SOURCE MATERIAL

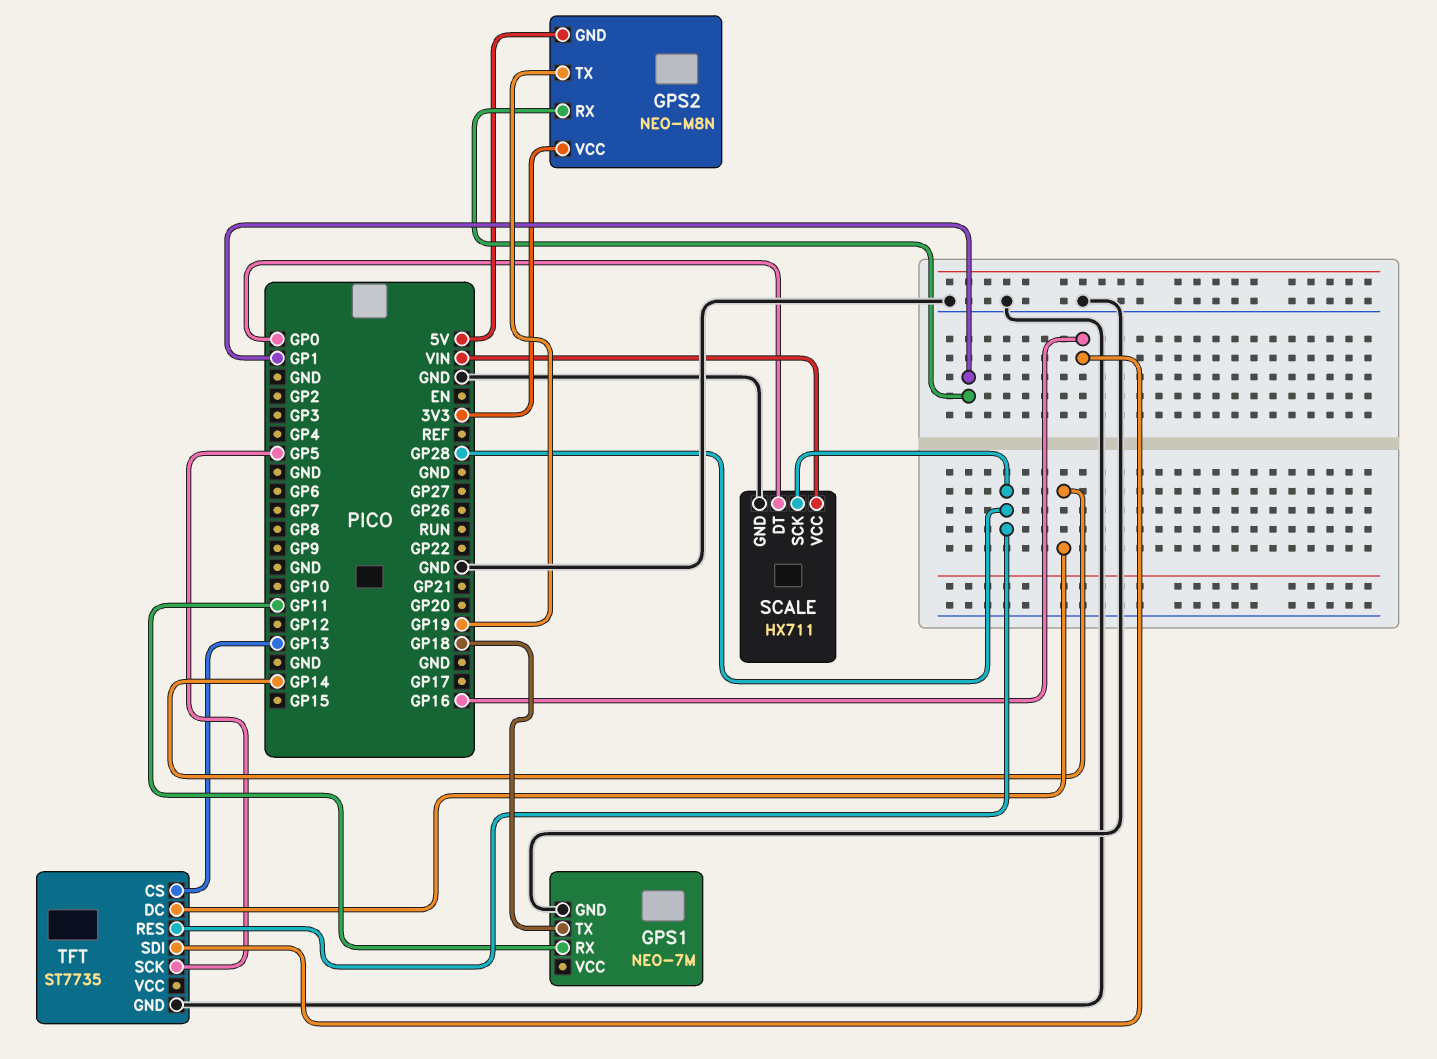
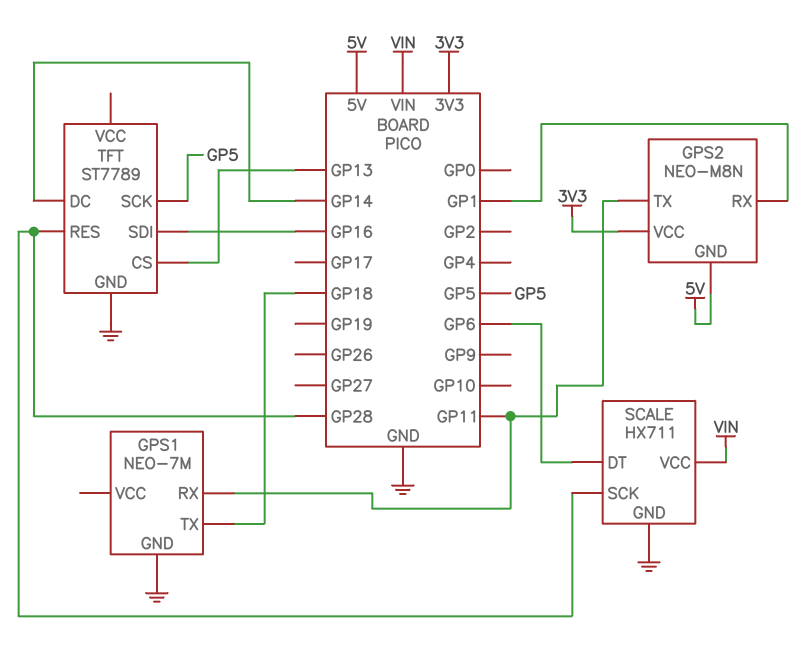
GPS2 pin TX: GP19 -> GP11
SCALE pin DT: GP0 -> GP6
TFT: ST7735 -> ST7789

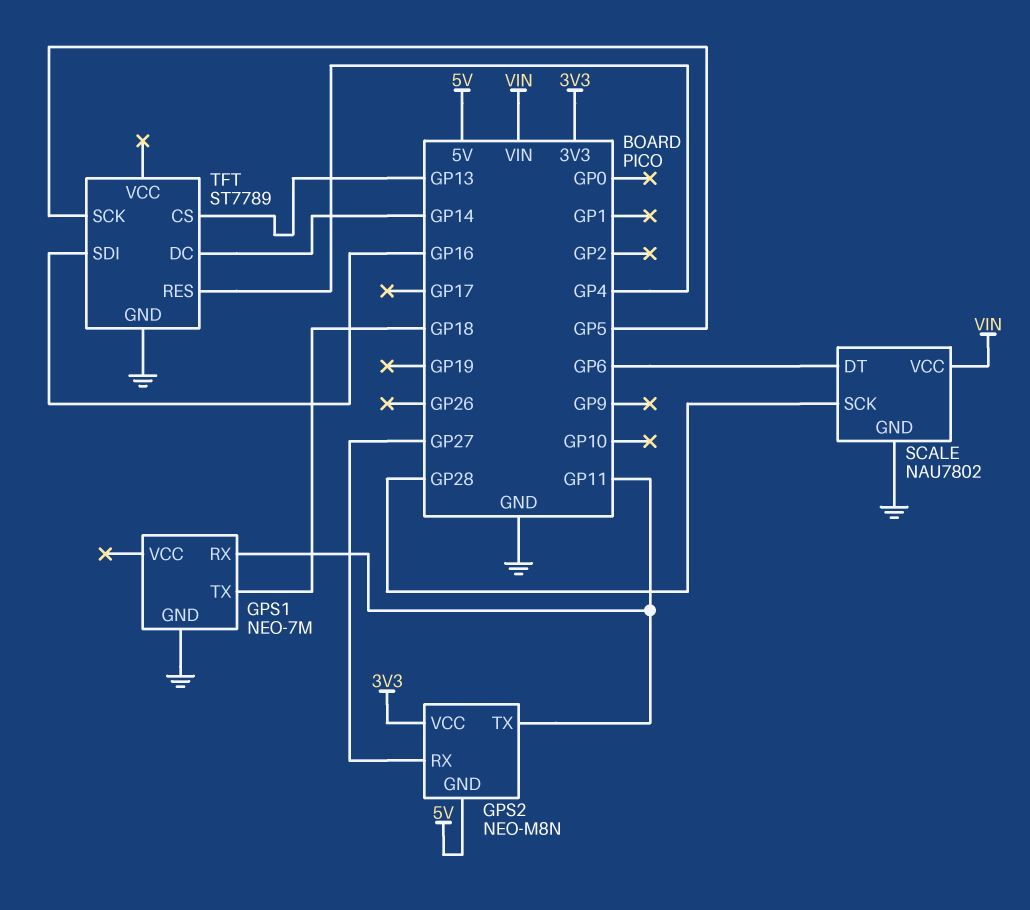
GPS2 pin RX: GP1 -> GP27
SCALE: HX711 -> NAU7802
TFT pin RES: GP28 -> GP4

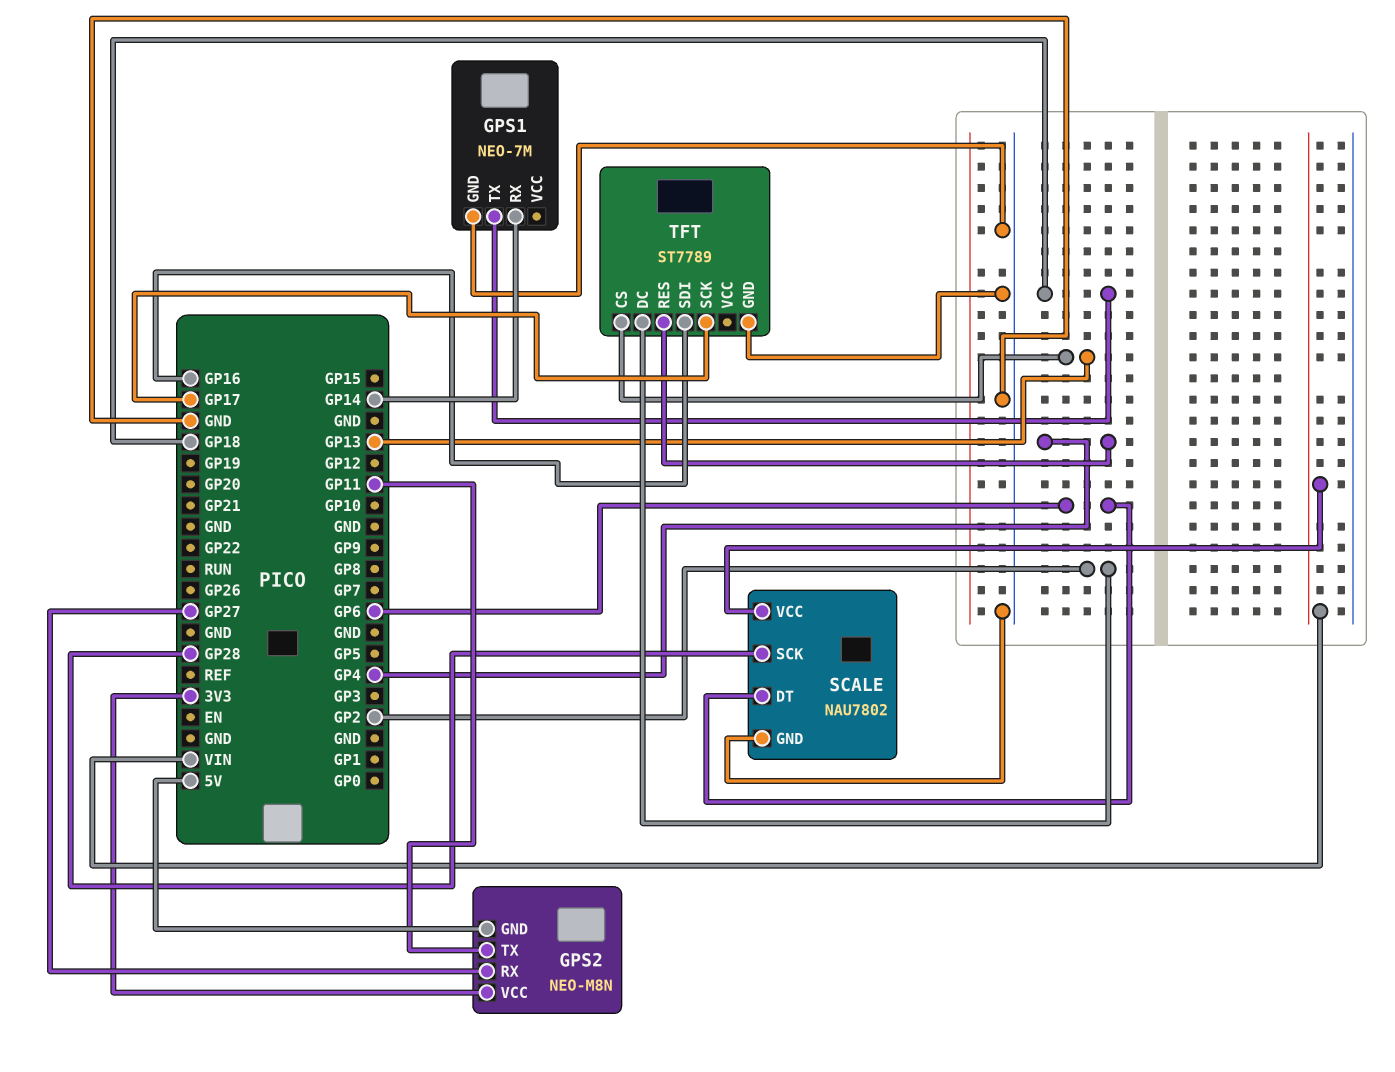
GPS1 pin RX: GP11 -> GP14
TFT pin DC: GP14 -> GP2
TFT pin SCK: GP5 -> GP17

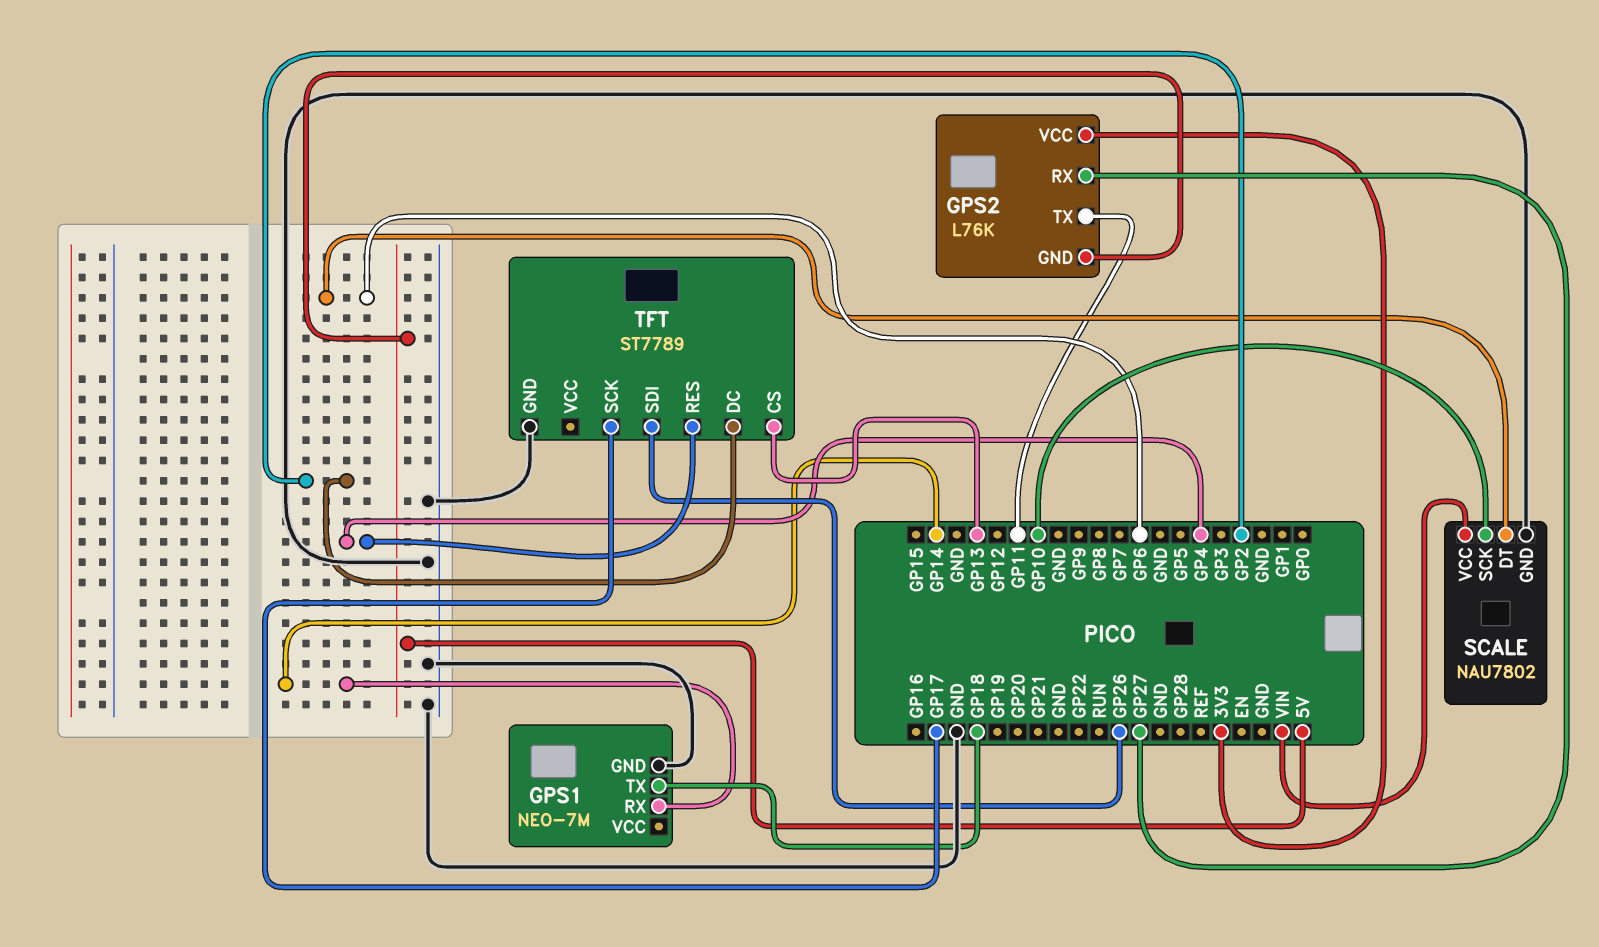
GPS2: NEO-M8N -> L76K
SCALE pin SCK: GP28 -> GP10
TFT pin SDI: GP16 -> GP26

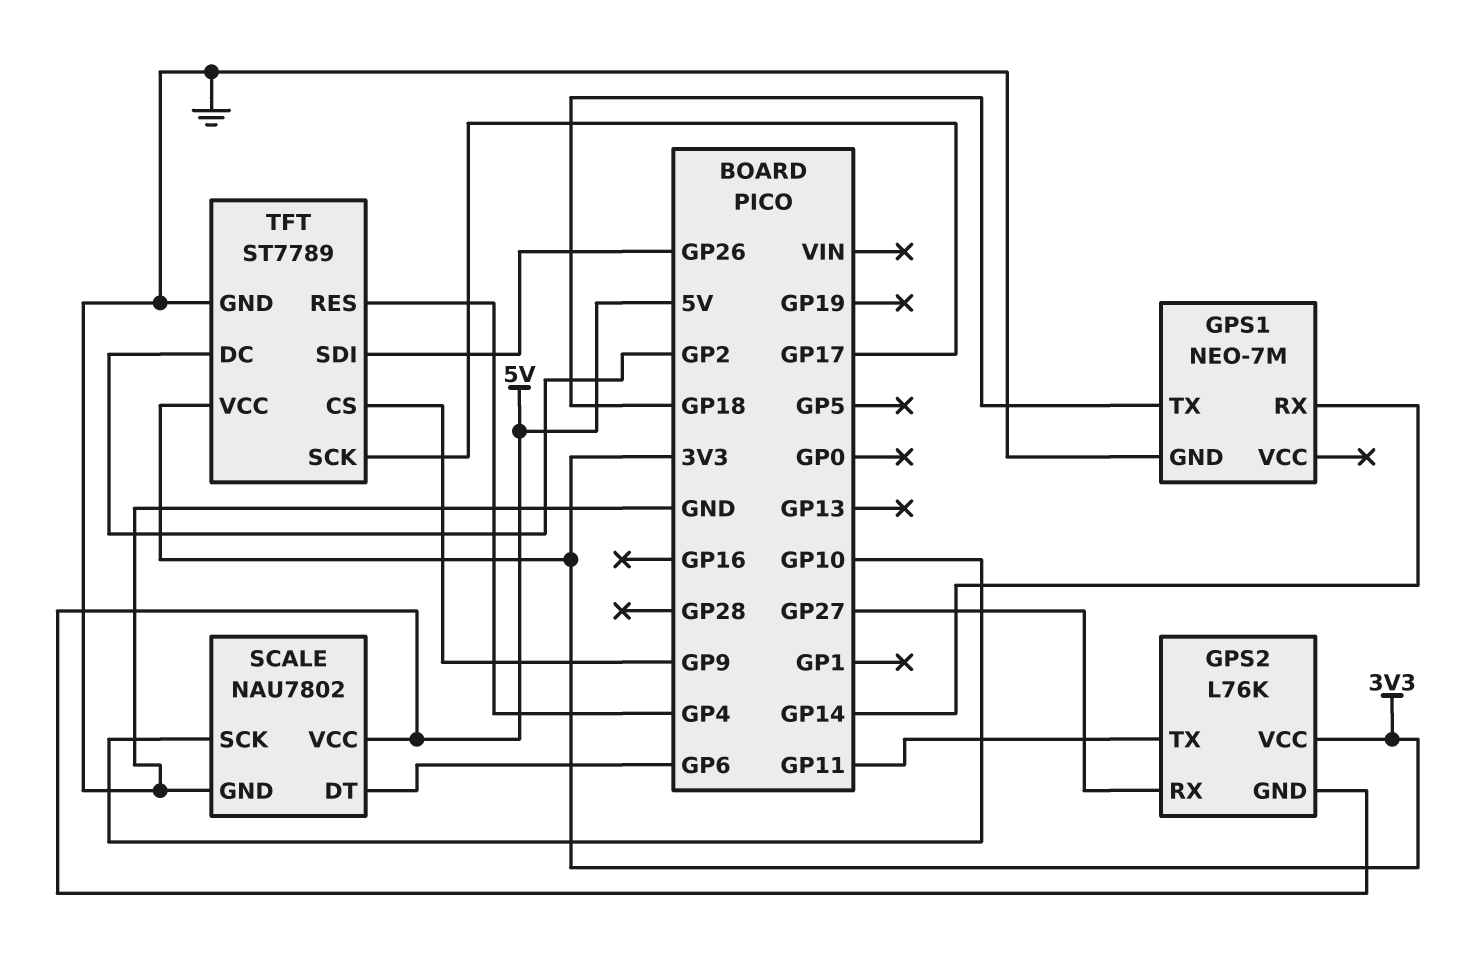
SCALE pin VCC: VIN -> 5V
TFT pin CS: GP13 -> GP9
TFT pin VCC: none -> 3V3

REQUIREMENT
Retype the listing exactly. Leave out its pictures.

SOLUTION TO THE PROBLEM
GPS2 pin TX: GP19 -> GP11
SCALE pin DT: GP0 -> GP6
TFT: ST7735 -> ST7789

GPS2 pin RX: GP1 -> GP27
SCALE: HX711 -> NAU7802
TFT pin RES: GP28 -> GP4

GPS1 pin RX: GP11 -> GP14
TFT pin DC: GP14 -> GP2
TFT pin SCK: GP5 -> GP17

GPS2: NEO-M8N -> L76K
SCALE pin SCK: GP28 -> GP10
TFT pin SDI: GP16 -> GP26

SCALE pin VCC: VIN -> 5V
TFT pin CS: GP13 -> GP9
TFT pin VCC: none -> 3V3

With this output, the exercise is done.